§ **YOUR OBJECTIVE**: Word for word, restate the lines from the start of the data down to the line with "orange padlock: [543,40,581,112]", both included.

§ **GIVEN ENTRIES**:
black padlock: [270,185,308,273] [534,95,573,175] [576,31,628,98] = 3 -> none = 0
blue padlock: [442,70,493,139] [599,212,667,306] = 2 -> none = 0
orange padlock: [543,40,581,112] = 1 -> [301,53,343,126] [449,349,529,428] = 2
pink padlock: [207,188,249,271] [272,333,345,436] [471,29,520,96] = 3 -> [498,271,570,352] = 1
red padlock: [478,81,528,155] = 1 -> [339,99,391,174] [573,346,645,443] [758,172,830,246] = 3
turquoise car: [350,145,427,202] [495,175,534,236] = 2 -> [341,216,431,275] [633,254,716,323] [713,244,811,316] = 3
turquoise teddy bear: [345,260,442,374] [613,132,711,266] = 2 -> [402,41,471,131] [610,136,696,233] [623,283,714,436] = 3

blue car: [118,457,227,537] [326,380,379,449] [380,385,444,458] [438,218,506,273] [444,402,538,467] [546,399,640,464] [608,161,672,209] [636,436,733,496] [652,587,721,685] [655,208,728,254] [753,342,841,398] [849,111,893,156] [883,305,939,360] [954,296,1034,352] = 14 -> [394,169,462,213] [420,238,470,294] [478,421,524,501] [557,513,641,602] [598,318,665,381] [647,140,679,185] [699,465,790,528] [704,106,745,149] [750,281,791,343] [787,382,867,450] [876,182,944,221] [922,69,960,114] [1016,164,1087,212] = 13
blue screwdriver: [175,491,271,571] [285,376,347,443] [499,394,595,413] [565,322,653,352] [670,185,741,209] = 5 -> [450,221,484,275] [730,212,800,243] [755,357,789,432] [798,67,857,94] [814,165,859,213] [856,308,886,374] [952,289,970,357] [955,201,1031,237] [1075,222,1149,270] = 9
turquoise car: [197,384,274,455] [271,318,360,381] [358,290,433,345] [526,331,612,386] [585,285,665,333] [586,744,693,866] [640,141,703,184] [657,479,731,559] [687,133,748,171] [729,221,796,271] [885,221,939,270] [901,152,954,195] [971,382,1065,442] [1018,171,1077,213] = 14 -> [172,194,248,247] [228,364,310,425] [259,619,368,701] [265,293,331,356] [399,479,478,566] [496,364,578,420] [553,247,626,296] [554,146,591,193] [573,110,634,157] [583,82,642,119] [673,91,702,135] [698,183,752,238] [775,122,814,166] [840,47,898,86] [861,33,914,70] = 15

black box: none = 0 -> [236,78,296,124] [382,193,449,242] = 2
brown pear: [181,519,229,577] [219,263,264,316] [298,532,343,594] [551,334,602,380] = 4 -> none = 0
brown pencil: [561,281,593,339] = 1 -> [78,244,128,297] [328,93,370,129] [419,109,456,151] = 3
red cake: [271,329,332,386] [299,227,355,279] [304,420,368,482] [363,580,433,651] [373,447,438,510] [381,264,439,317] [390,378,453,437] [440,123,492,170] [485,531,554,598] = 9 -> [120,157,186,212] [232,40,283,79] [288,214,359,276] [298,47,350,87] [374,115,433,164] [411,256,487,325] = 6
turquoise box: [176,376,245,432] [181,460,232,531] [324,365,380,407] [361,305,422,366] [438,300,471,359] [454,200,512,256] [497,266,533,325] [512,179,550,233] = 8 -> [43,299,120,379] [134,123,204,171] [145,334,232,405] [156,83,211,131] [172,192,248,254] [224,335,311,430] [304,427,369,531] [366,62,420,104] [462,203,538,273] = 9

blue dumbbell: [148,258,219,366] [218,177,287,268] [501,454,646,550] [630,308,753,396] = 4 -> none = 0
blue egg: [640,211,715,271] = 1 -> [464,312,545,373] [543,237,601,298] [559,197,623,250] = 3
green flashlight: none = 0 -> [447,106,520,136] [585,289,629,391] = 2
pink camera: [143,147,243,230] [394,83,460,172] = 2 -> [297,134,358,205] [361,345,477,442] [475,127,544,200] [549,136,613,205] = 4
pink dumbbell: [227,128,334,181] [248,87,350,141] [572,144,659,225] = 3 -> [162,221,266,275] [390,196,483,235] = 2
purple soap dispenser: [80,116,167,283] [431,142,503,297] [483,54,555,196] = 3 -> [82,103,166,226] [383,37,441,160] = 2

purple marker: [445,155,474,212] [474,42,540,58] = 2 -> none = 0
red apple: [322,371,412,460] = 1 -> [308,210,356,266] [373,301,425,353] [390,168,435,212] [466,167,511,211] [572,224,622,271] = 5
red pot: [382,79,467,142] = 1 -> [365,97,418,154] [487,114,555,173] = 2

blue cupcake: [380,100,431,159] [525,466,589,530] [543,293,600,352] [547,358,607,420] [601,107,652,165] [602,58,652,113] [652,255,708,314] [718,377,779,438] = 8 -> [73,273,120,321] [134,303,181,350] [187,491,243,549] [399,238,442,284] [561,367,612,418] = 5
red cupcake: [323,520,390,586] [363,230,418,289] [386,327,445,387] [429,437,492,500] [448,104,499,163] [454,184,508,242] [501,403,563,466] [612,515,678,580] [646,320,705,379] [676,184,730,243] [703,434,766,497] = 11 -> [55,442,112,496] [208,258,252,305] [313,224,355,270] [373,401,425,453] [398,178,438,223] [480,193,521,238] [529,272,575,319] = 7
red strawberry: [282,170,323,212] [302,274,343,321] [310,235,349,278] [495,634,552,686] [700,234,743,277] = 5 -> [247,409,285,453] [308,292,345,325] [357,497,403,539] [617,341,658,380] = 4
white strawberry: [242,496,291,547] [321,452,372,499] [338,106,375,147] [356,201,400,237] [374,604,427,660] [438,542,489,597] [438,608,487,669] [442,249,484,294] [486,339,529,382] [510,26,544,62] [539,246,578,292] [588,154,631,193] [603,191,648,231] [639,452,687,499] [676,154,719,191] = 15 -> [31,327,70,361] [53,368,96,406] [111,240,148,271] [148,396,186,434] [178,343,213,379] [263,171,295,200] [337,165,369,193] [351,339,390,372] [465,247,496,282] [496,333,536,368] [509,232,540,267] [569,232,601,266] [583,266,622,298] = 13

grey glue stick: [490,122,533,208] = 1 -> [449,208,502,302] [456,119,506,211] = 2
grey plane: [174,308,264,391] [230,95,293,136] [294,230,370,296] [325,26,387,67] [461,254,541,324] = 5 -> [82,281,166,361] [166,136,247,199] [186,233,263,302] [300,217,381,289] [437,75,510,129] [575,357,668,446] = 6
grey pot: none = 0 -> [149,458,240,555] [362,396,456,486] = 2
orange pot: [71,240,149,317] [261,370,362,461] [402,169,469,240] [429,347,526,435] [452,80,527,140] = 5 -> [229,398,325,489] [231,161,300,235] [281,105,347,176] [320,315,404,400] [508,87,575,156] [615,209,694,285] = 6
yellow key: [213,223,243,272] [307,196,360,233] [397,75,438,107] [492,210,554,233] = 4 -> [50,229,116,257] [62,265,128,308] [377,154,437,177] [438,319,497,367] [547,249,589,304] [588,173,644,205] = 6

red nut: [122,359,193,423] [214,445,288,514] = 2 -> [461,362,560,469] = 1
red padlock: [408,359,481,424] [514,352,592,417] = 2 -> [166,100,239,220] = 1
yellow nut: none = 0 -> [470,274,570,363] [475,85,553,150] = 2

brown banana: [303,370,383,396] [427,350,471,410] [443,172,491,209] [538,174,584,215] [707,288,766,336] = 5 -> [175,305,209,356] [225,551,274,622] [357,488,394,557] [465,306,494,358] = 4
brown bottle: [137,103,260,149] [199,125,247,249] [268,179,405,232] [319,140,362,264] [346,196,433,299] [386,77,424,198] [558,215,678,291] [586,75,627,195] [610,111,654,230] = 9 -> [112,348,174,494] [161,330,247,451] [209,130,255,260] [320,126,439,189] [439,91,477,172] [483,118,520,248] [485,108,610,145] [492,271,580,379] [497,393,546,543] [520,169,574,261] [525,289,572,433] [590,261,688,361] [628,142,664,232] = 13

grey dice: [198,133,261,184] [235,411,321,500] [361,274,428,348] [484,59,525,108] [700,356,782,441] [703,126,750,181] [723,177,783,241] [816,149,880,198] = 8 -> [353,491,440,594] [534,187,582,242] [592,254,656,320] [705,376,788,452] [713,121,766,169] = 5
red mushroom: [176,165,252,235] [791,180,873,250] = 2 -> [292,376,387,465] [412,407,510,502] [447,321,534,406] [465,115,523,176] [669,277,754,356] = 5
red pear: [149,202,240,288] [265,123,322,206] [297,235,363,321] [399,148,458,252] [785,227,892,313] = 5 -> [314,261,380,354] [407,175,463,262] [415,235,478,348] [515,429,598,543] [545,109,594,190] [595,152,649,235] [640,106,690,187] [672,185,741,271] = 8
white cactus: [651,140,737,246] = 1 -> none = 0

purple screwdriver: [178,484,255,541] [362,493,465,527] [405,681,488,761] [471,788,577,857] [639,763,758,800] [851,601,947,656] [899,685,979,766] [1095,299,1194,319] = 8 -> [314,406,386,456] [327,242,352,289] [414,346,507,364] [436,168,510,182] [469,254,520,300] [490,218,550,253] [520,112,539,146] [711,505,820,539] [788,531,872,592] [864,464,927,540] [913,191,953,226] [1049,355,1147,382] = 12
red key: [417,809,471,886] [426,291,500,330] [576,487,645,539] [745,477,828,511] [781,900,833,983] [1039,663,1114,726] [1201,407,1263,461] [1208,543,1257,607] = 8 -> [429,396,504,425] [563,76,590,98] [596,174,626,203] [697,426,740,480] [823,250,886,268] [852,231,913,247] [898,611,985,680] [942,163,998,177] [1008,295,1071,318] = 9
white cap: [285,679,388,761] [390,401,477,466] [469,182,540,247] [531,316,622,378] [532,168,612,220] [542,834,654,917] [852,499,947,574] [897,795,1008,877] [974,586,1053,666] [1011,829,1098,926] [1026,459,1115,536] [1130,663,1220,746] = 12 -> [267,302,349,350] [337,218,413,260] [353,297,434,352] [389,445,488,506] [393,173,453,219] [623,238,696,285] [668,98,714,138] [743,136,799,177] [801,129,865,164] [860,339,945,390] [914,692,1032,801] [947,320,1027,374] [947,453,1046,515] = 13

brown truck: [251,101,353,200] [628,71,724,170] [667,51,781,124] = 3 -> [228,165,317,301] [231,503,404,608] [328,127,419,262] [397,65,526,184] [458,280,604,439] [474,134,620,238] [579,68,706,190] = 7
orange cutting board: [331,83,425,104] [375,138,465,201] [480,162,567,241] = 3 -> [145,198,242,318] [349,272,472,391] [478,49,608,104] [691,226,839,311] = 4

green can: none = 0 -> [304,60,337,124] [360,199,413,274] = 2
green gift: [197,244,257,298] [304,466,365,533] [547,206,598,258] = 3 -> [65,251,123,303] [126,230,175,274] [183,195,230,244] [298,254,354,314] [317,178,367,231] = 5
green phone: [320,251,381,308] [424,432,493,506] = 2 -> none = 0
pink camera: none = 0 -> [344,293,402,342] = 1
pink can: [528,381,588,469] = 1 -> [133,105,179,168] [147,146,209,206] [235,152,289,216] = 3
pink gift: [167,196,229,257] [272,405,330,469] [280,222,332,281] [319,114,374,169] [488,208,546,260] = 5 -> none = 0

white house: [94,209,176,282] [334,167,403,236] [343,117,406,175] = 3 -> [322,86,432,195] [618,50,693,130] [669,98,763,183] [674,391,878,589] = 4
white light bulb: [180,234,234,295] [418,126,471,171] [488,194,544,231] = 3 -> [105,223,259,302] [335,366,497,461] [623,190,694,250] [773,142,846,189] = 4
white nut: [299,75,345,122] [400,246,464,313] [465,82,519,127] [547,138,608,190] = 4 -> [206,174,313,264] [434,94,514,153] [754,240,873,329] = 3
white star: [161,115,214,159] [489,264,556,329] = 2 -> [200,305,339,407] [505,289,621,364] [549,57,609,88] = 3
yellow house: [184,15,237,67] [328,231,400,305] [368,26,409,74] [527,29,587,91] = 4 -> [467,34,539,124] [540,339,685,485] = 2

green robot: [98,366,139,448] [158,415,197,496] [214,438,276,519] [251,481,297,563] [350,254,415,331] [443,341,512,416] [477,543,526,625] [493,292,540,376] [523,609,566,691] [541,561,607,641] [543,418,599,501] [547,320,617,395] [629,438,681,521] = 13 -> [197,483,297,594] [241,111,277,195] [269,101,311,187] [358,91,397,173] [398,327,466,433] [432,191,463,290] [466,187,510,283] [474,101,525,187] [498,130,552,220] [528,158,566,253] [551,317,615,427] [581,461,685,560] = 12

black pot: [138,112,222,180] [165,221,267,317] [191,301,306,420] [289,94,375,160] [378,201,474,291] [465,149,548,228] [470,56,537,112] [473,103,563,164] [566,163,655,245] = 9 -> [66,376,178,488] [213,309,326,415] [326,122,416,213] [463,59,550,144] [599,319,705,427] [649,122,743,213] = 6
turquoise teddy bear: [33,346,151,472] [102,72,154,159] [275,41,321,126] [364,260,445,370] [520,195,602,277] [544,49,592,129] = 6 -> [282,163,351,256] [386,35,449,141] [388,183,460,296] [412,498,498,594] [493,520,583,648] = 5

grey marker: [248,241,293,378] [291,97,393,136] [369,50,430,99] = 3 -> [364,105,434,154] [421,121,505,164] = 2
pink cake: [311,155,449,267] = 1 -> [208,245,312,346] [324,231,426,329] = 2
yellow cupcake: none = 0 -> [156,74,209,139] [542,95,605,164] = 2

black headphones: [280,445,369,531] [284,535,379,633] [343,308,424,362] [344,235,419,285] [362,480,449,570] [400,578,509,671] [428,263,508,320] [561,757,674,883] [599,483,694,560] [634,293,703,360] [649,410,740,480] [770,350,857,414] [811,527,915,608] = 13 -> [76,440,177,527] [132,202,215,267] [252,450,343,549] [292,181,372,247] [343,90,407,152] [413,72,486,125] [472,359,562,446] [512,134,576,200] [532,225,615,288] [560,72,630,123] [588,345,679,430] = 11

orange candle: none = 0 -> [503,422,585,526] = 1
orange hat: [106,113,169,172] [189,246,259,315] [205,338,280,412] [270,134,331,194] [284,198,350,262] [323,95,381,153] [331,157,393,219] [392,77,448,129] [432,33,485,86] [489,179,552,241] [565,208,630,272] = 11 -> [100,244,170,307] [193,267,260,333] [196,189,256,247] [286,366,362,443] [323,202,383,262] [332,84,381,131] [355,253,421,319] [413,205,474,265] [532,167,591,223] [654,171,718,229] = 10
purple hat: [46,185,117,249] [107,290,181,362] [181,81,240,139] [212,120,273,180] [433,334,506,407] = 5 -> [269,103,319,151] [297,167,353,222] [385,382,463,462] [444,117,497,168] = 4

§ **YOUR SOLUTION**:
black padlock: [270,185,308,273] [534,95,573,175] [576,31,628,98] = 3 -> none = 0
blue padlock: [442,70,493,139] [599,212,667,306] = 2 -> none = 0
orange padlock: [543,40,581,112] = 1 -> [301,53,343,126] [449,349,529,428] = 2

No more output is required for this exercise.